* **Activity**
Find the line that contains "C6: 6.8nF (COM, SIG11) -> 150nF (COM, SIG11)" in the entries below. Write out that line and all that follow it, unchanged and alone.

* **Content revision data**
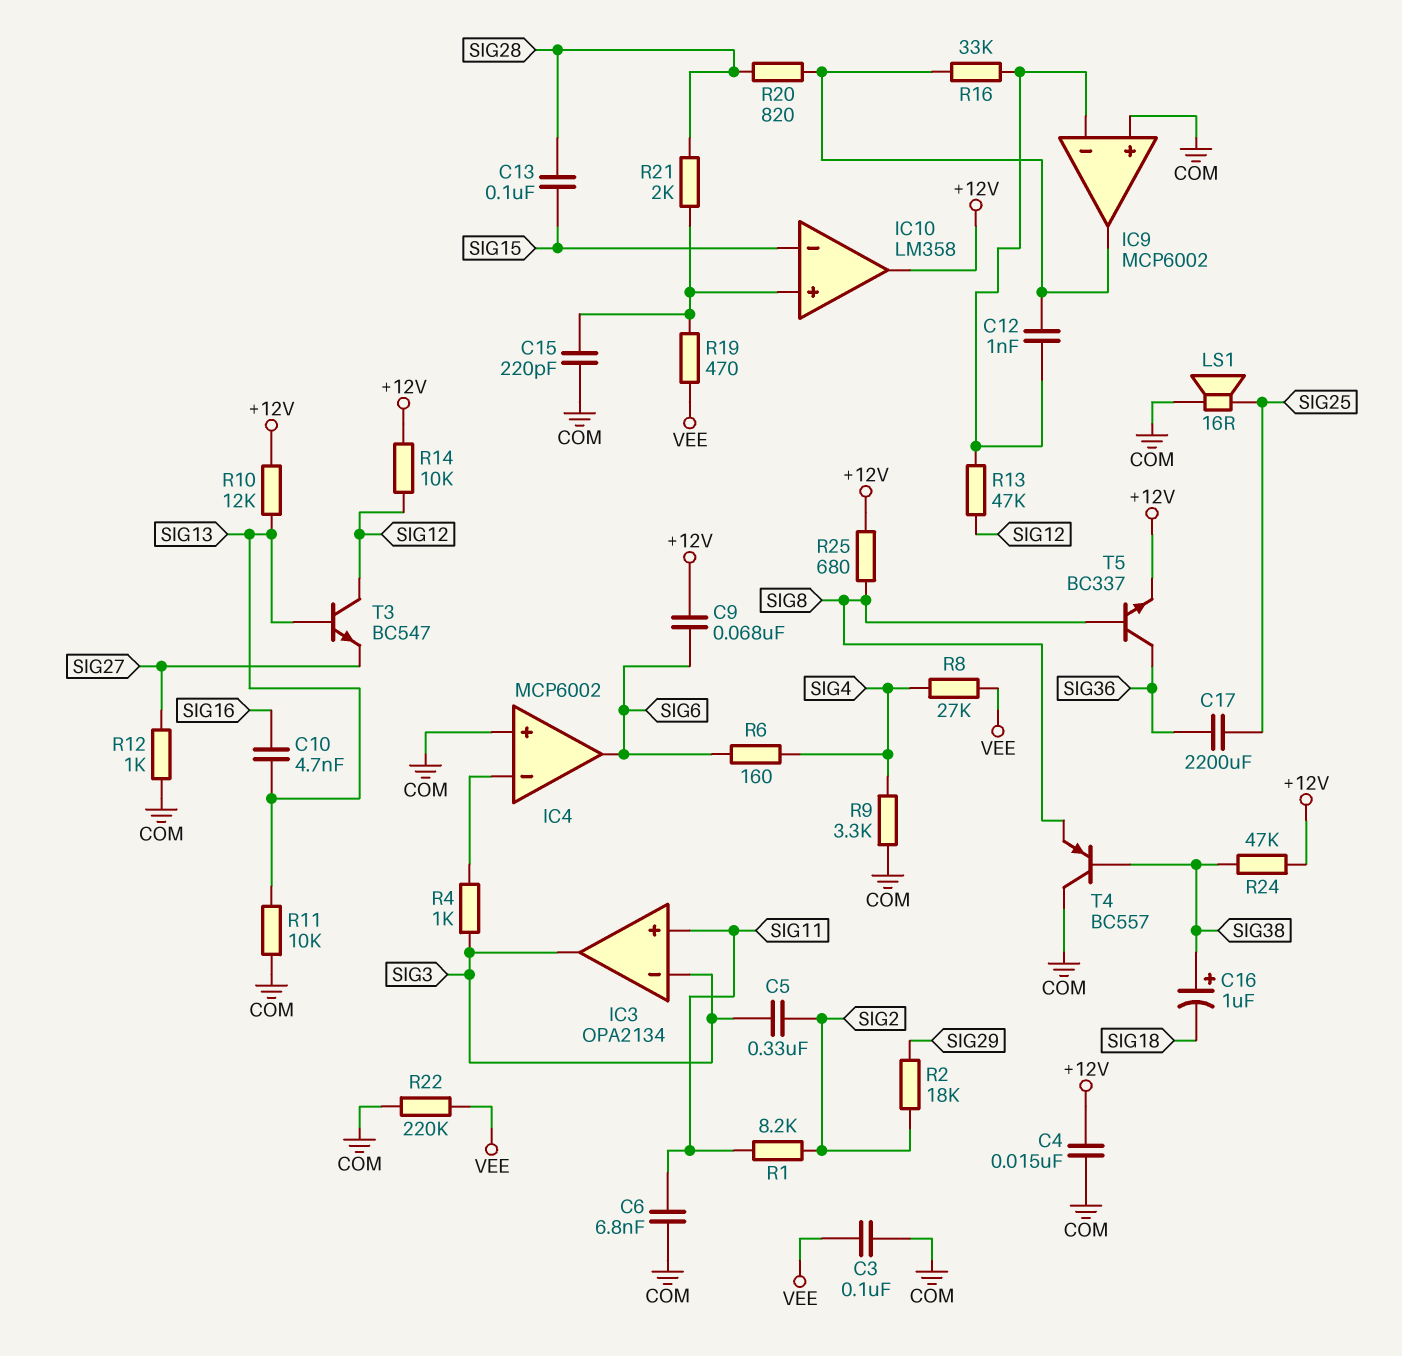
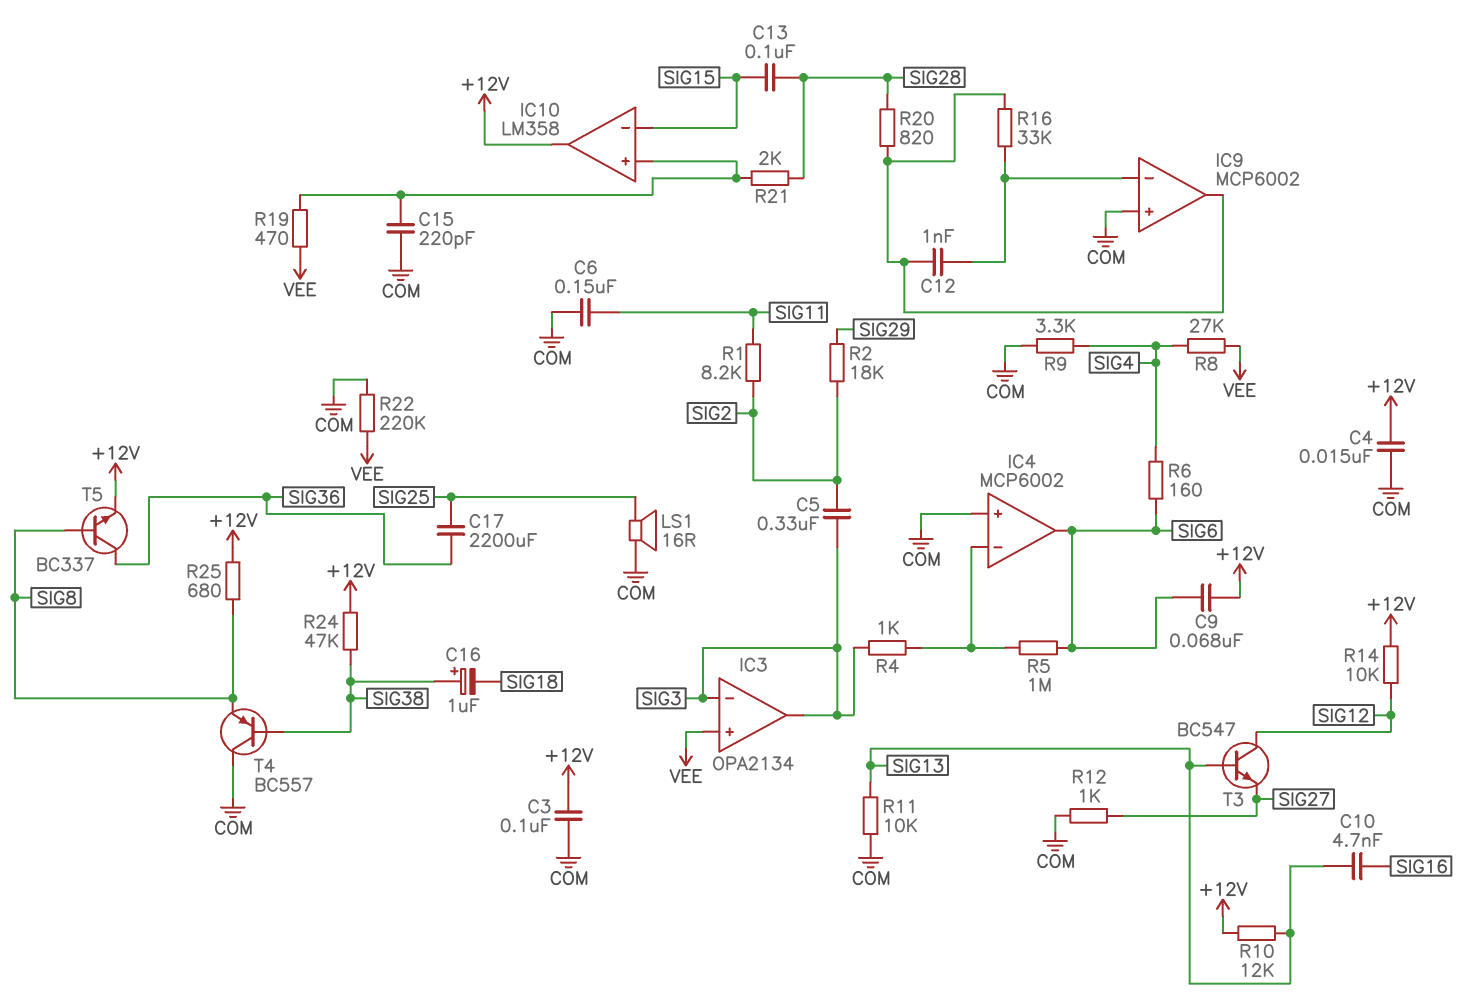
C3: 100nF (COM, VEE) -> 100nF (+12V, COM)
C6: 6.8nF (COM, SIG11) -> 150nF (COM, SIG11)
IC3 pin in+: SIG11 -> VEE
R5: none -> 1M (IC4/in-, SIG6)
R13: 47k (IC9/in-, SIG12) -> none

* **Final answer**
C6: 6.8nF (COM, SIG11) -> 150nF (COM, SIG11)
IC3 pin in+: SIG11 -> VEE
R5: none -> 1M (IC4/in-, SIG6)
R13: 47k (IC9/in-, SIG12) -> none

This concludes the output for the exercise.